## EXERCISE TASK
Rescale the lines from the one holding "Return [X, Y] for each given word" through the end of the items, both included. Repeat each line with its request, multiply every coordinate in the answers by 1.35, round to whole numbers with halves going up, and leave the pictures out.

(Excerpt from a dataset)
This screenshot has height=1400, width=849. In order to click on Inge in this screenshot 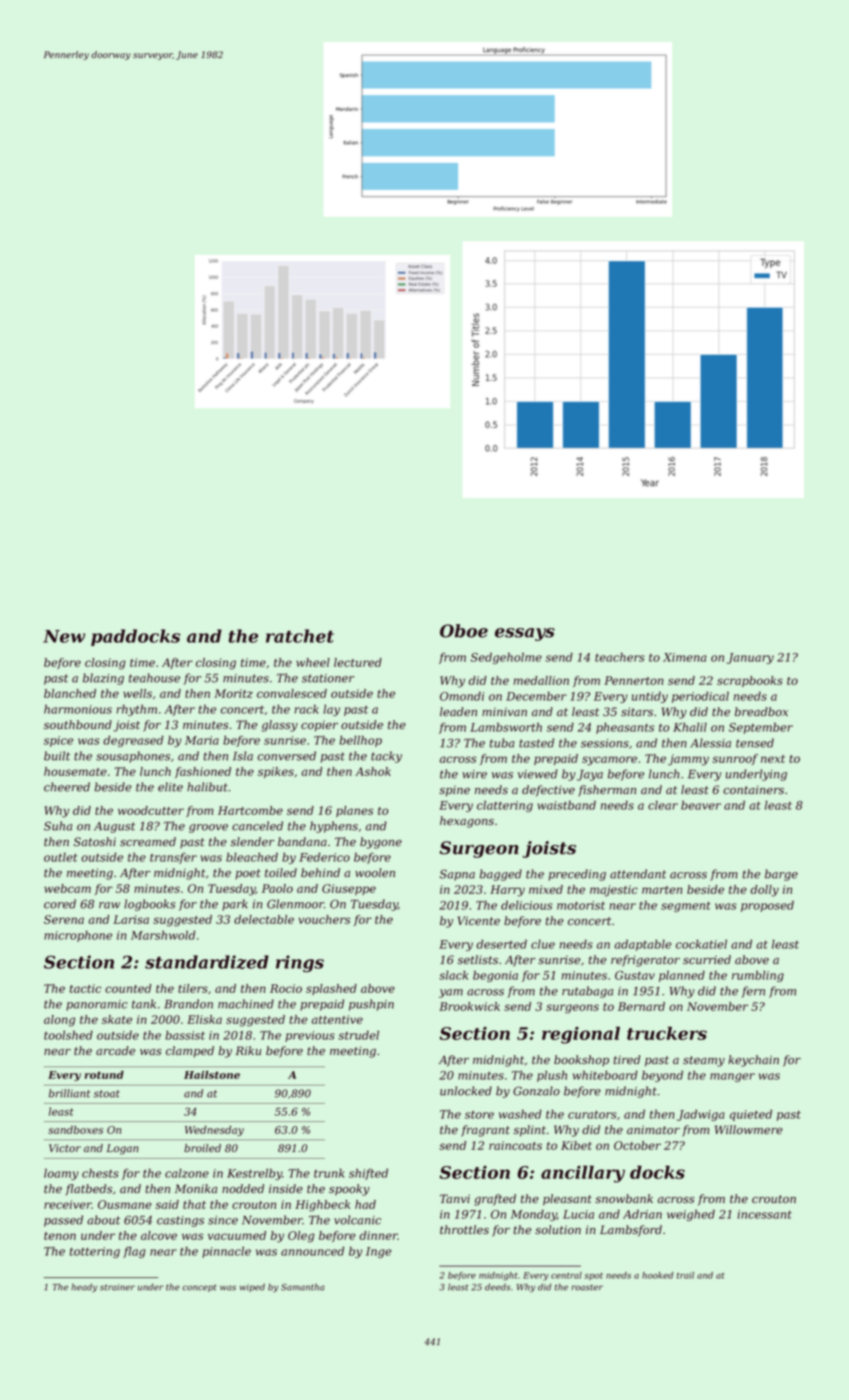, I will do `click(378, 1252)`.
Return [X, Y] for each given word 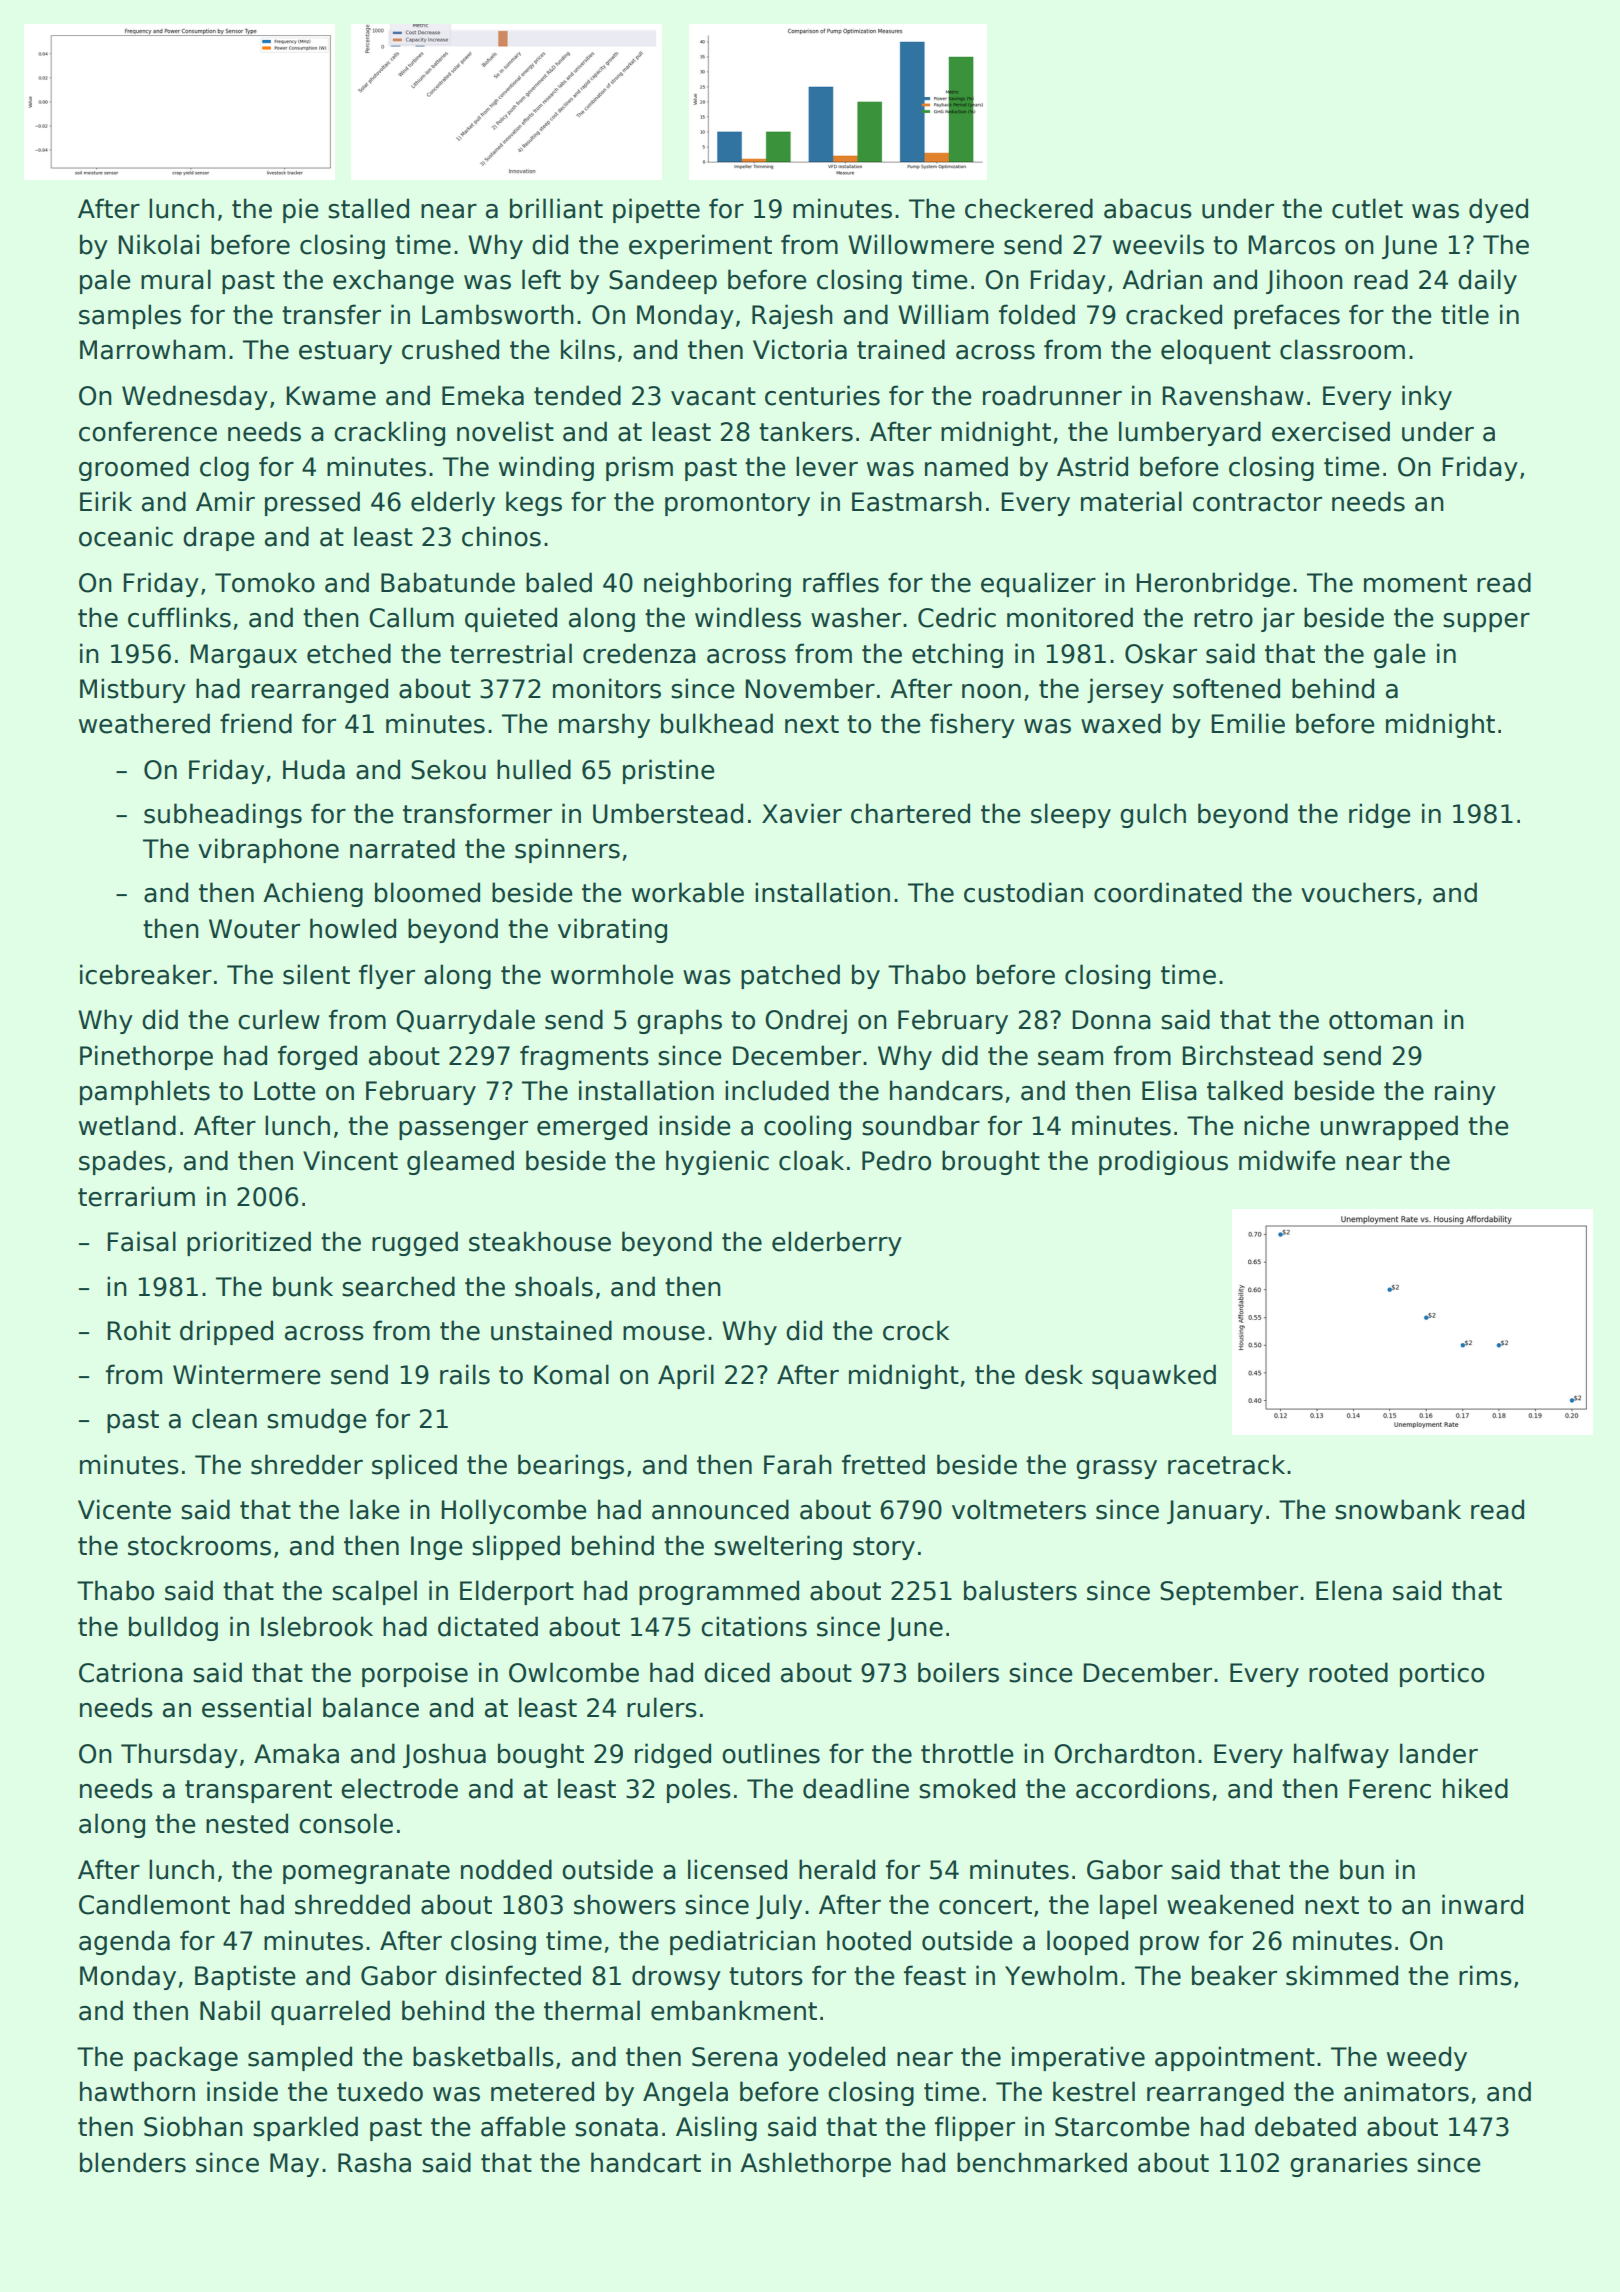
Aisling [716, 2128]
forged [317, 1057]
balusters [1020, 1590]
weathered [144, 723]
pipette [656, 210]
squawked [1154, 1376]
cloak [811, 1160]
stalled [368, 208]
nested [247, 1823]
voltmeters [1019, 1509]
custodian [1023, 892]
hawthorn [137, 2091]
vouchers [1358, 892]
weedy [1427, 2058]
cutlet [1367, 208]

## FINAL ANSWER
Return [X, Y] for each given word 
Aisling [967, 2873]
forged [428, 1427]
balusters [1377, 2147]
weathered [194, 976]
pipette [886, 284]
squawked [1558, 1858]
cloak [1095, 1566]
stalled [497, 281]
nested [333, 2461]
voltmeters [1376, 2037]
custodian [1381, 1204]
hawthorn [185, 2823]
vouchers [1833, 1204]
weedy [1926, 2778]
cutlet [1845, 281]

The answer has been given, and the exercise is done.